Problem statement: Return only those lines of the listing in which "SENS" appears.

*** Block opens ***

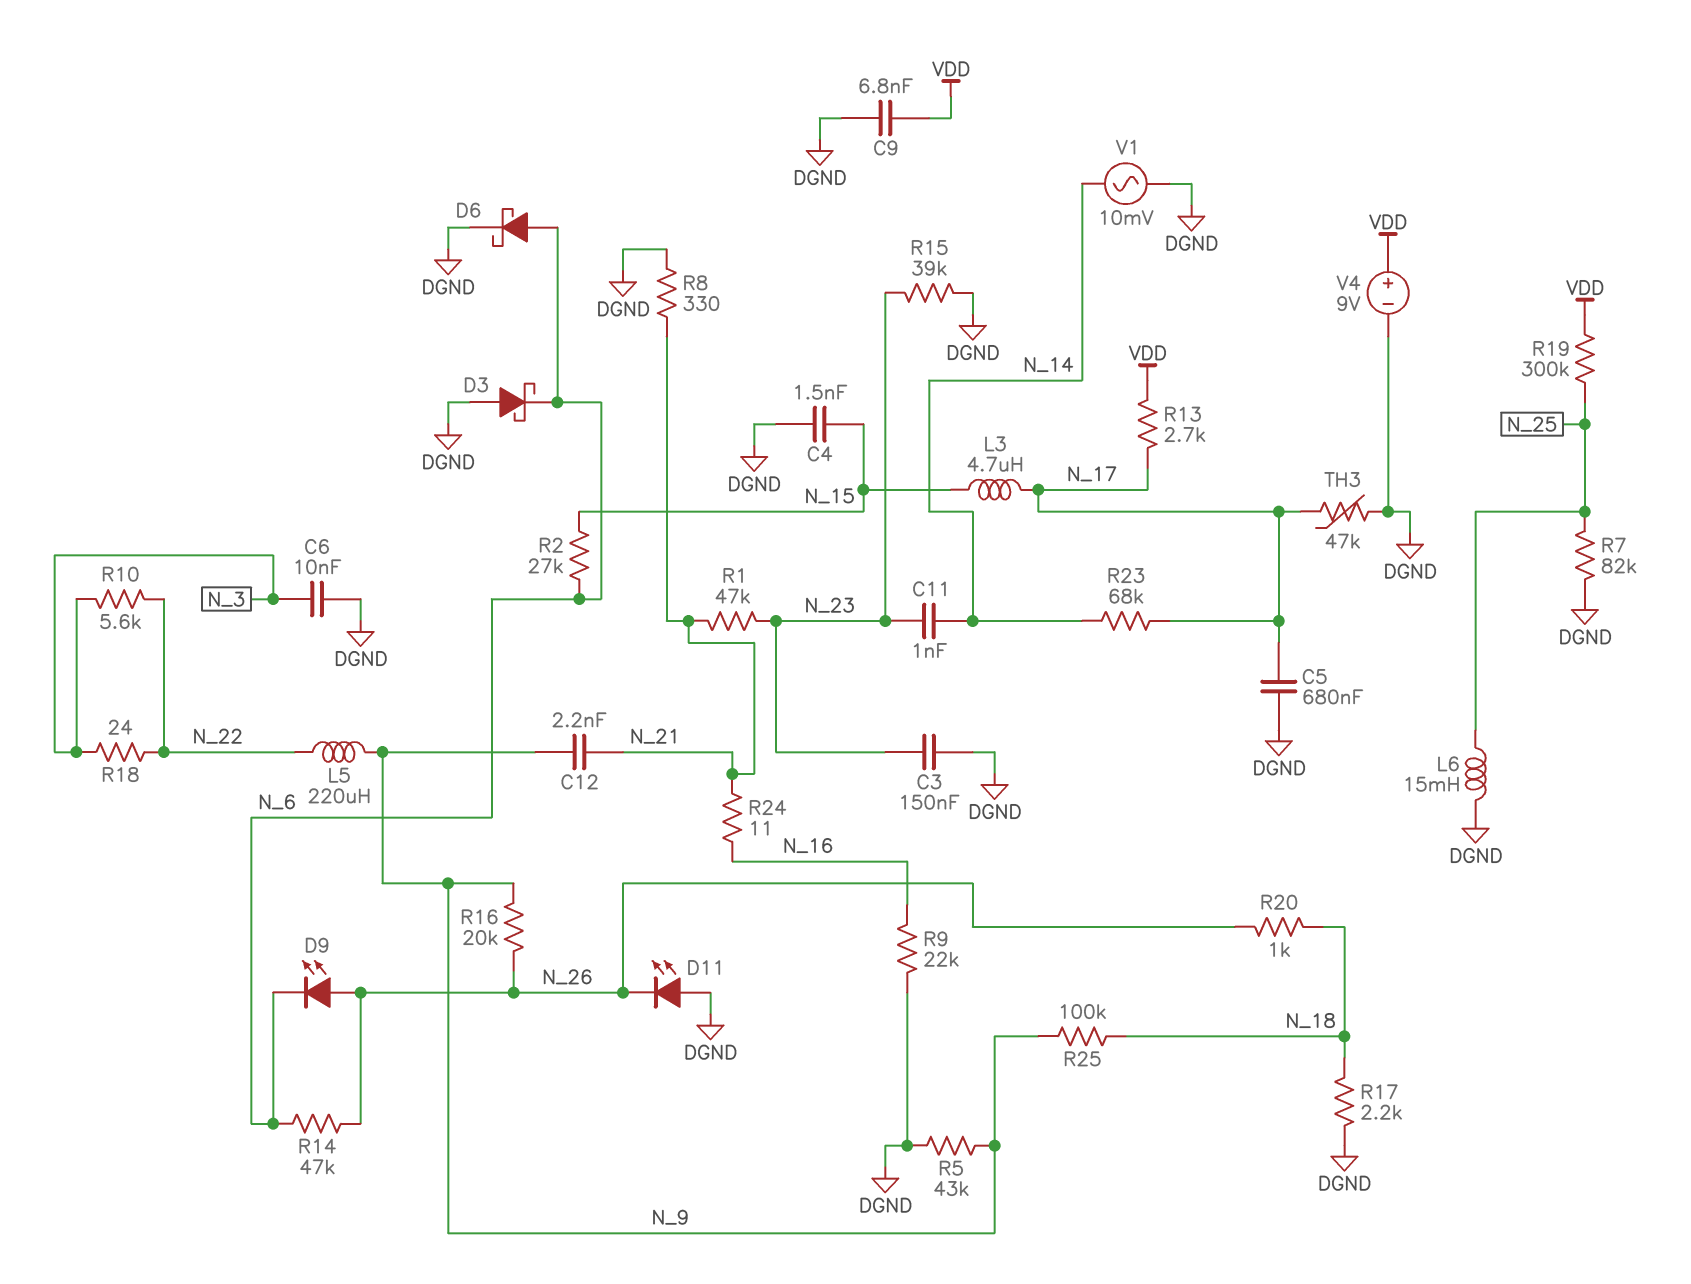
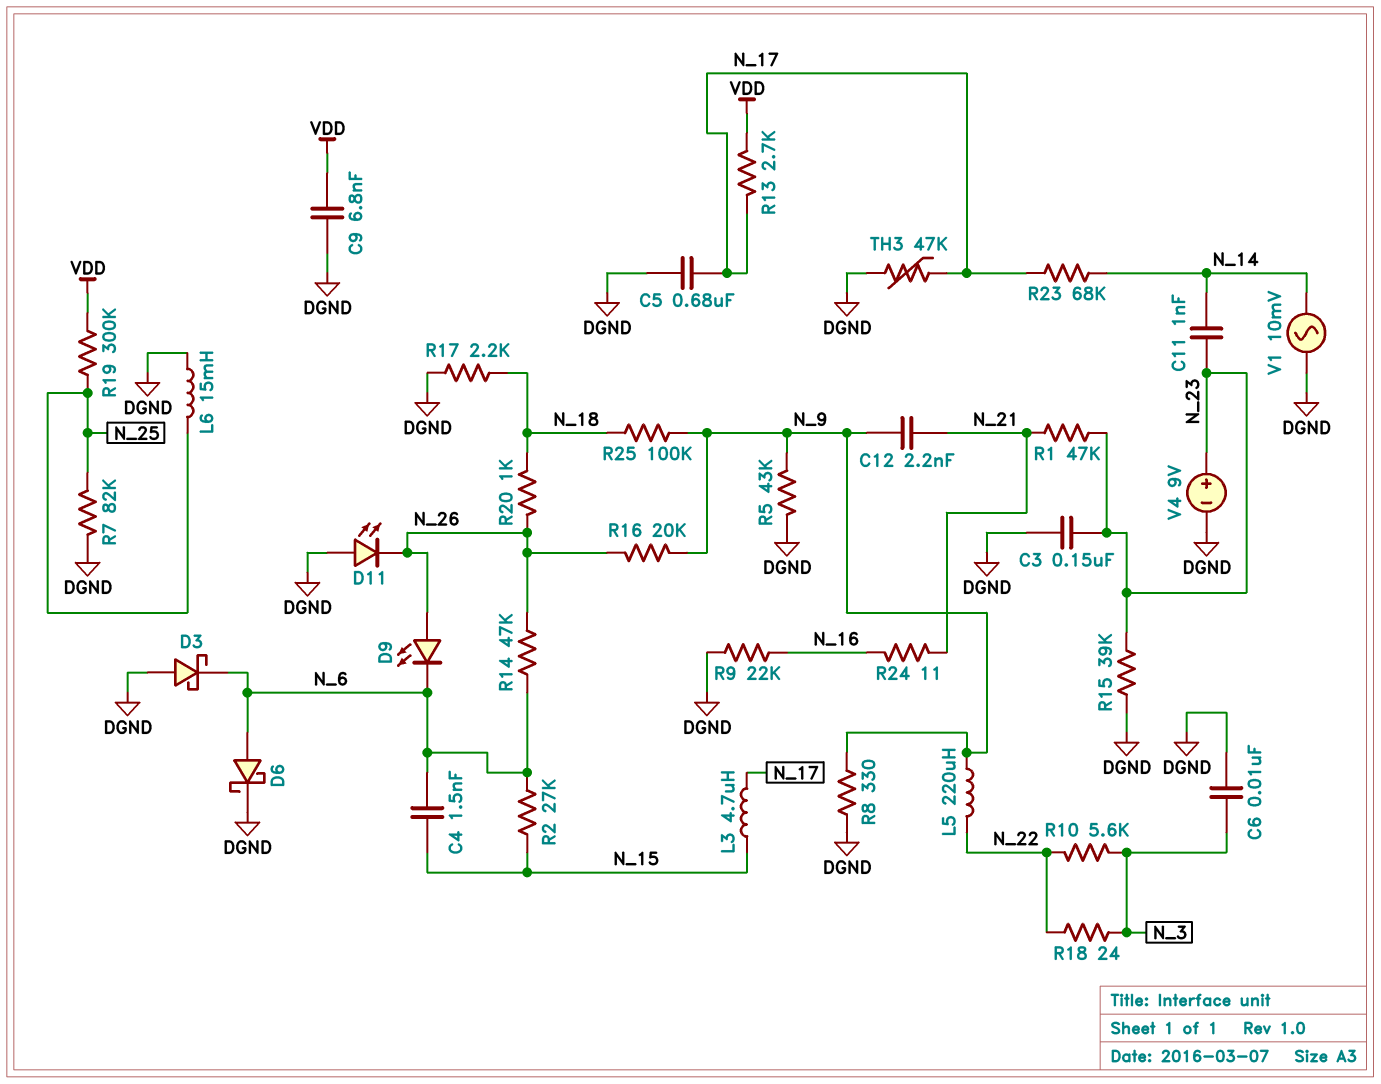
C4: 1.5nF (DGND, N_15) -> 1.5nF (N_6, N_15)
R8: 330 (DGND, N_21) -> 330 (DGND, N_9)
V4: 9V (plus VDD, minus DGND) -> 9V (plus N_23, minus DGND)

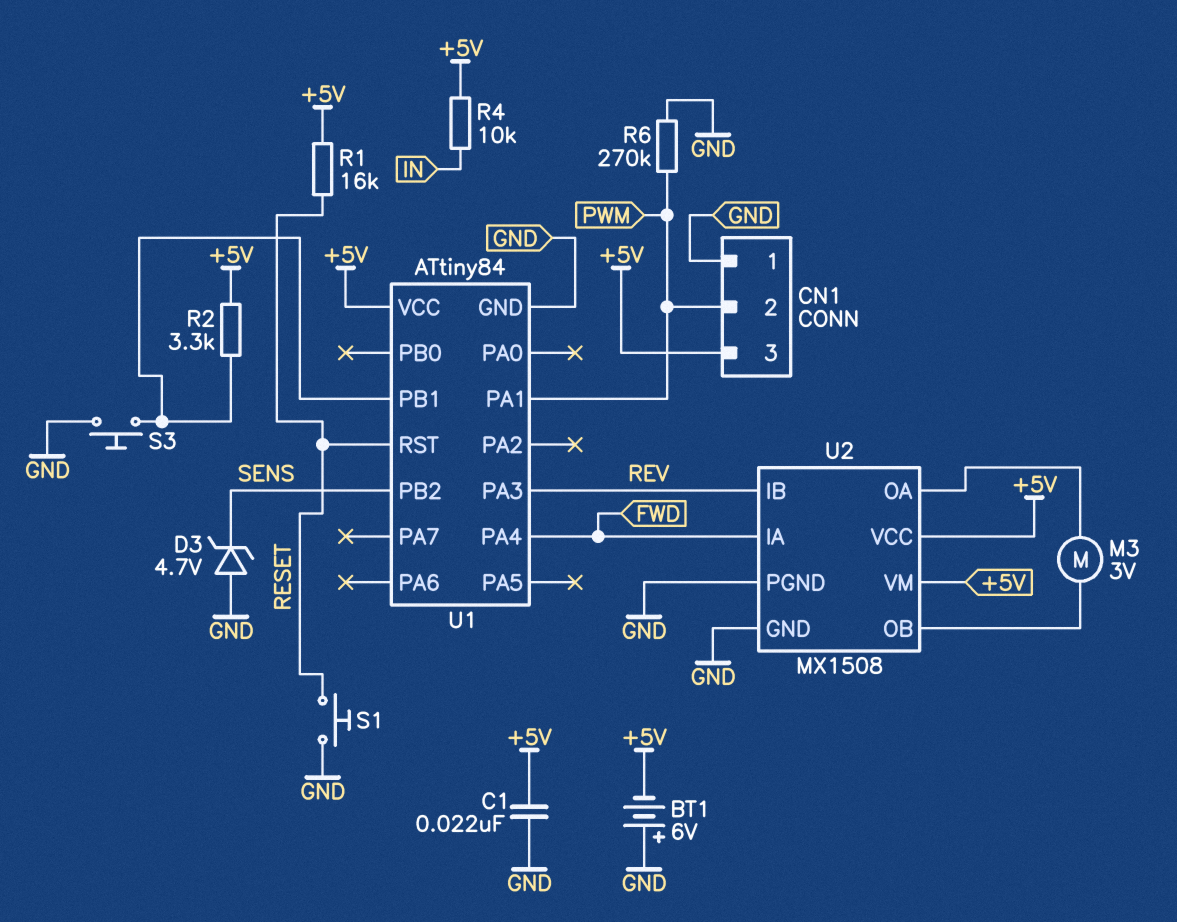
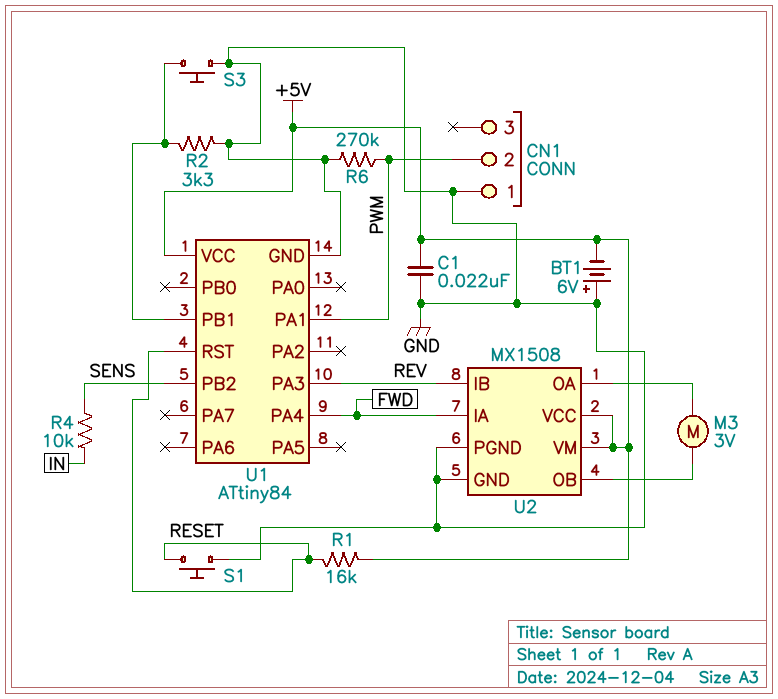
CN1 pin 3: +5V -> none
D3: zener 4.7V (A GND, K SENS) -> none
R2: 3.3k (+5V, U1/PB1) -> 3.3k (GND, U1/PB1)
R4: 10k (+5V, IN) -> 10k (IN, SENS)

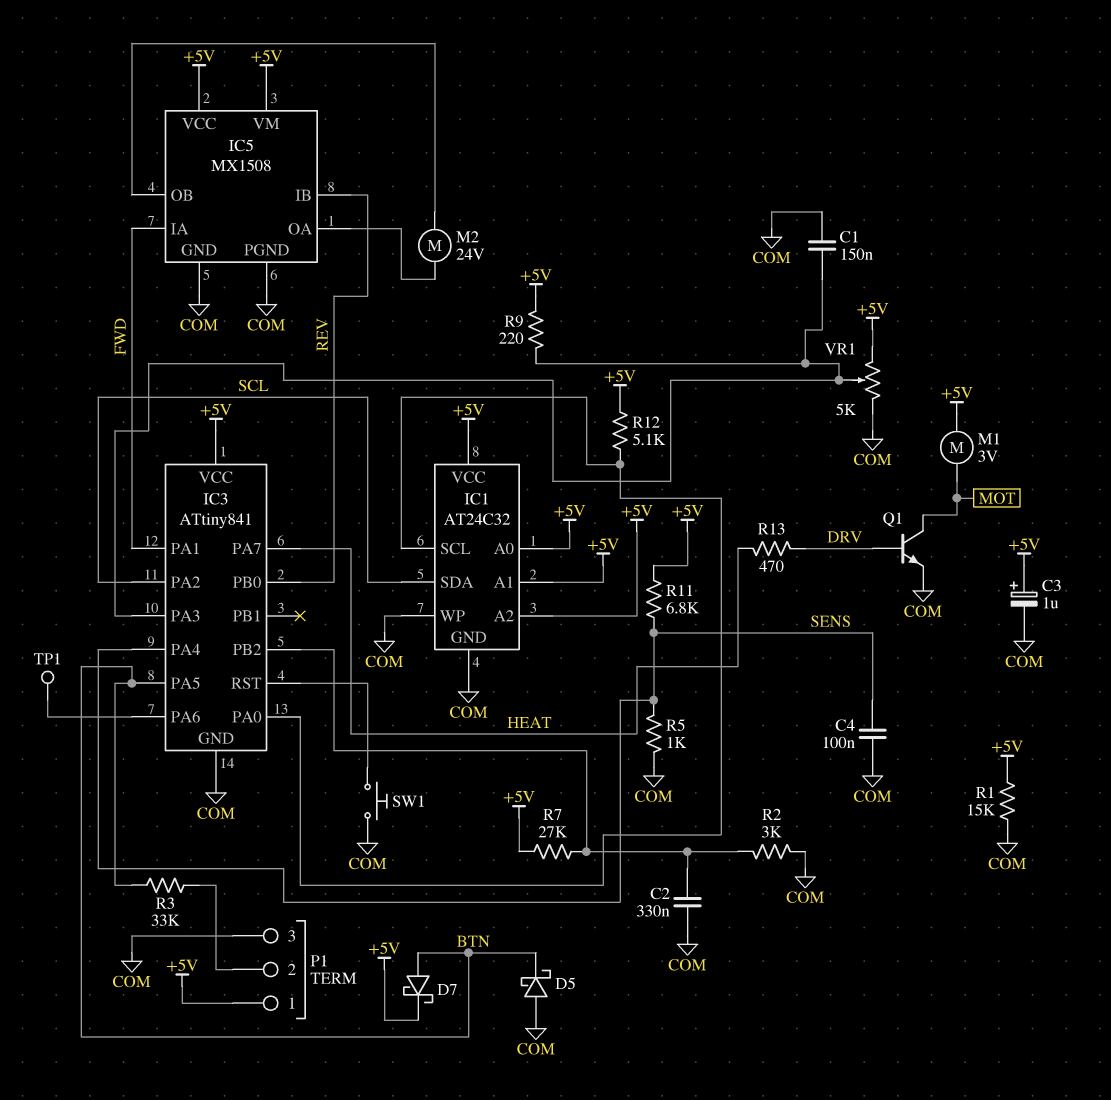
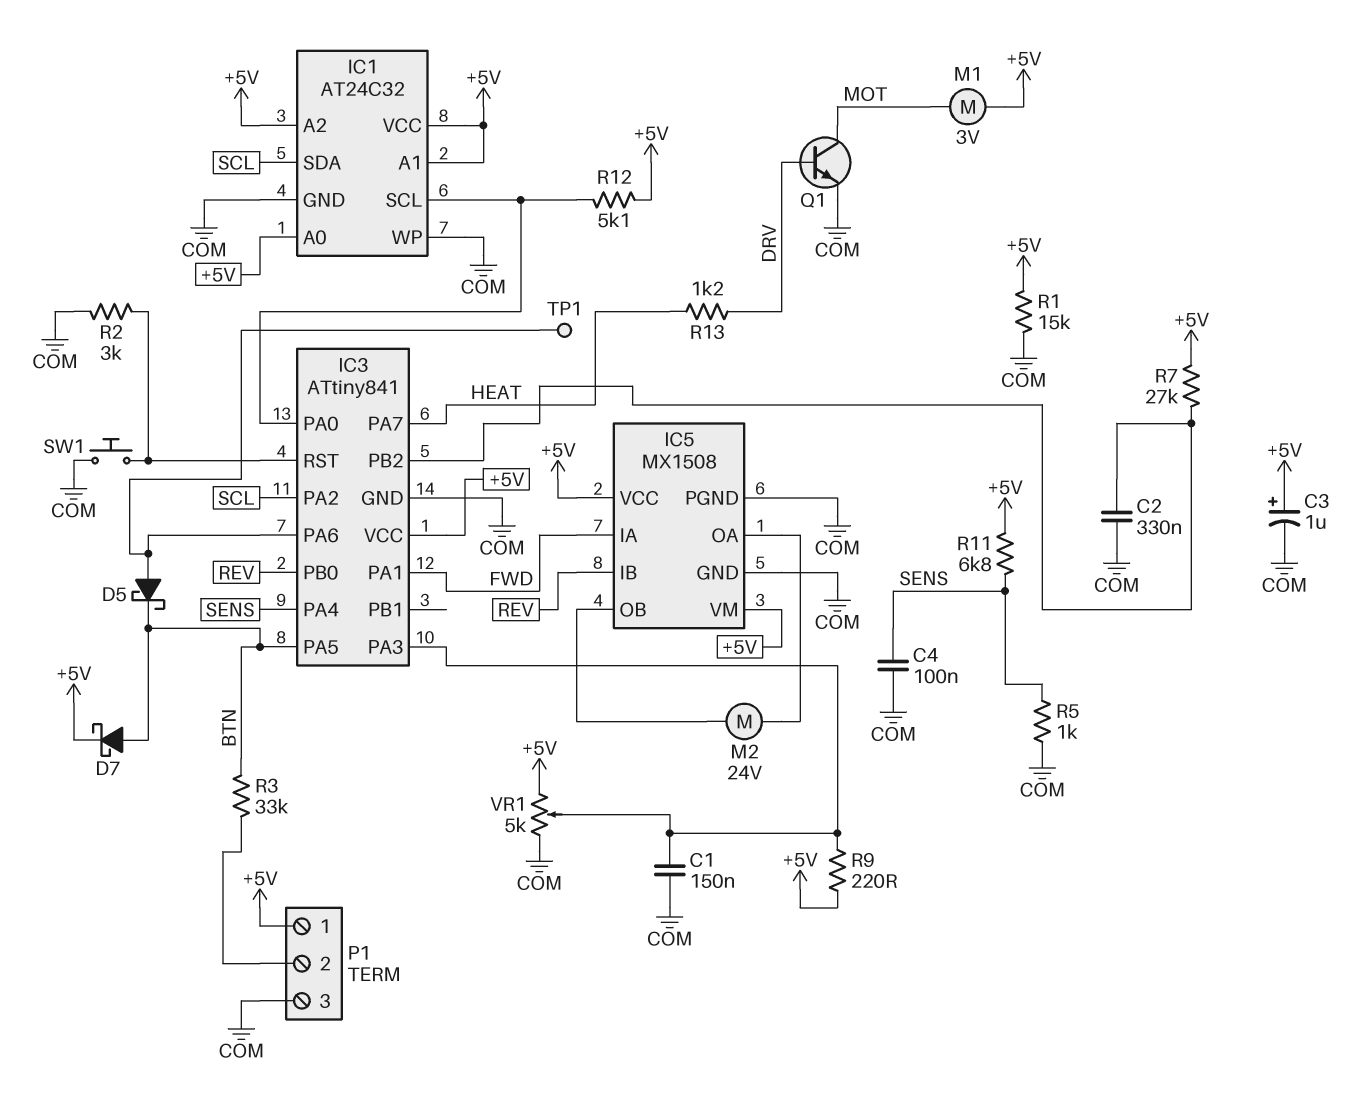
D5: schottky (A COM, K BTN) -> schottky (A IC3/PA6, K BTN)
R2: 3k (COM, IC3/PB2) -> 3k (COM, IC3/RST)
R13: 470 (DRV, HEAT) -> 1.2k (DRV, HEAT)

*** Block closes ***

Solution for this exercise:
D3: zener 4.7V (A GND, K SENS) -> none
R4: 10k (+5V, IN) -> 10k (IN, SENS)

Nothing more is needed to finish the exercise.